### Work required
Output all the data exactly. Pictures do not belong in the copy.

### Data shown

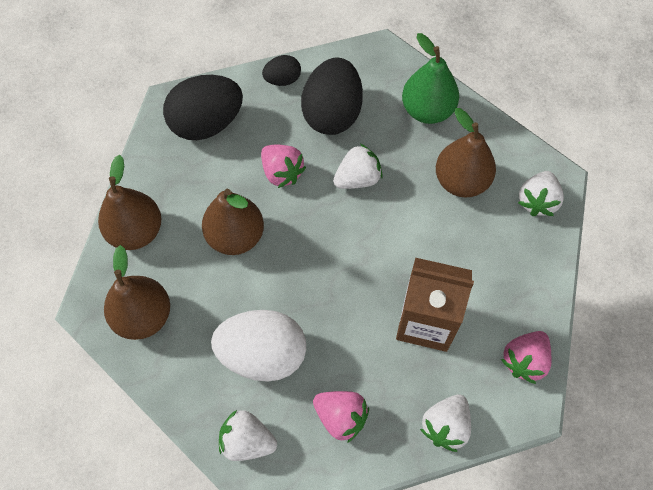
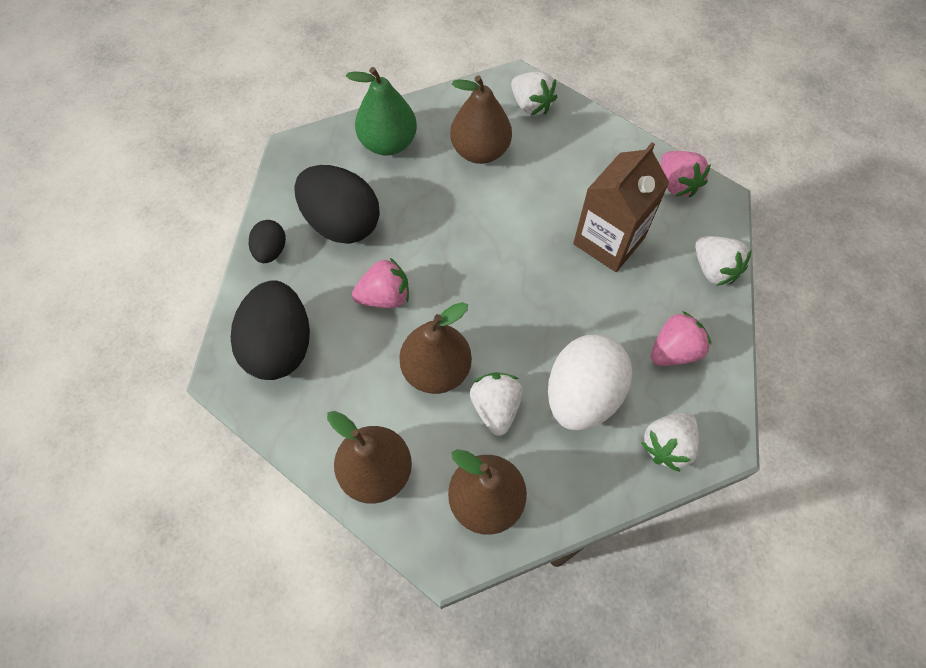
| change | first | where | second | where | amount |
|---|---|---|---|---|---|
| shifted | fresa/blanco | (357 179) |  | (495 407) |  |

### Reply
| change | first | where | second | where | amount |
|---|---|---|---|---|---|
| shifted | fresa/blanco | (357 179) |  | (495 407) |  |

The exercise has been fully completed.